DIRECTIONS FOR THIS TASK -
Select from the data all lines with the word "black".

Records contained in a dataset
****************

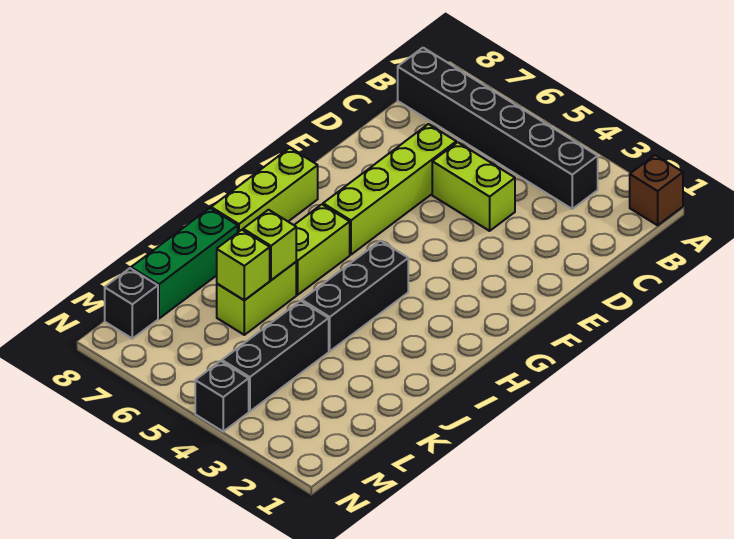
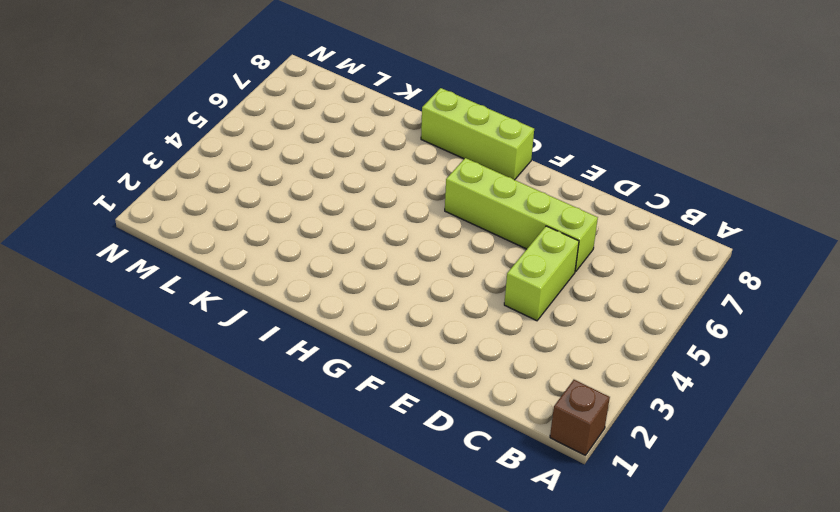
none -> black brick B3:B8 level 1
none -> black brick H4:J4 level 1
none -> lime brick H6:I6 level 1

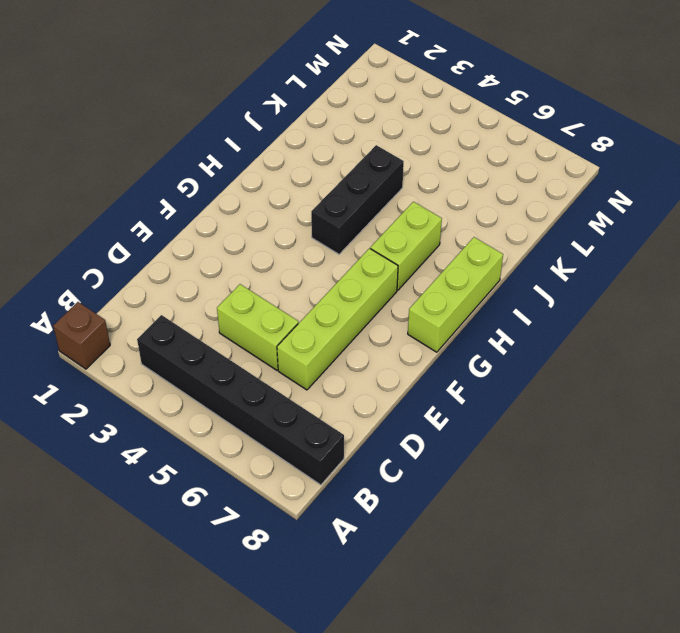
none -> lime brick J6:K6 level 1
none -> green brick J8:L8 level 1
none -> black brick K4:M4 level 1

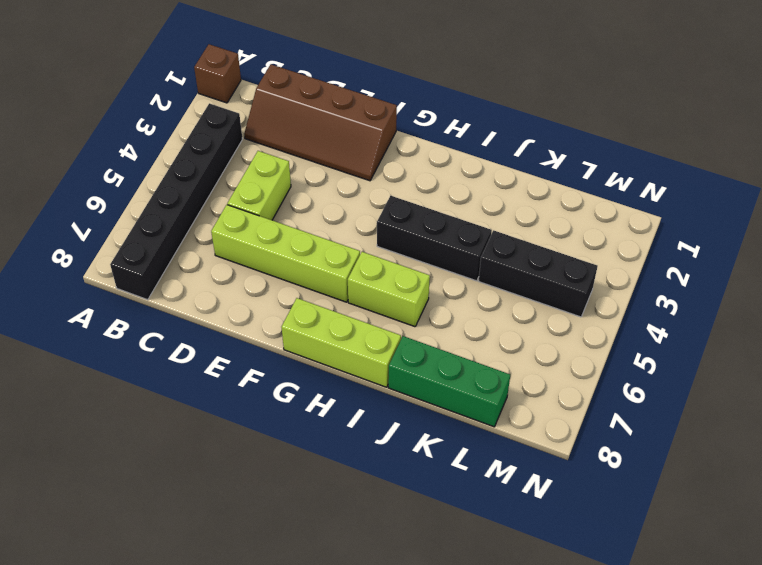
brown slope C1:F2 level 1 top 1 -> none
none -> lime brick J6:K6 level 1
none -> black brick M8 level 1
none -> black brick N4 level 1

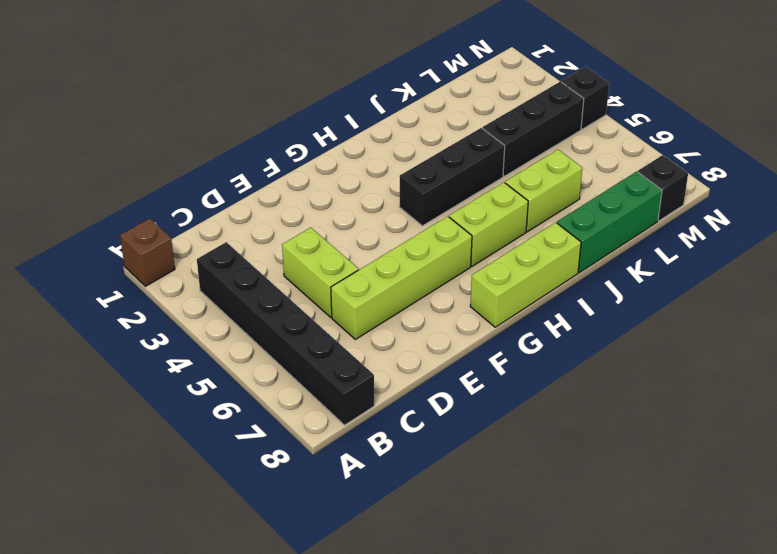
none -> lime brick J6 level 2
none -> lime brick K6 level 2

****************

ANSWER -
none -> black brick B3:B8 level 1
none -> black brick H4:J4 level 1
none -> black brick K4:M4 level 1
none -> black brick M8 level 1
none -> black brick N4 level 1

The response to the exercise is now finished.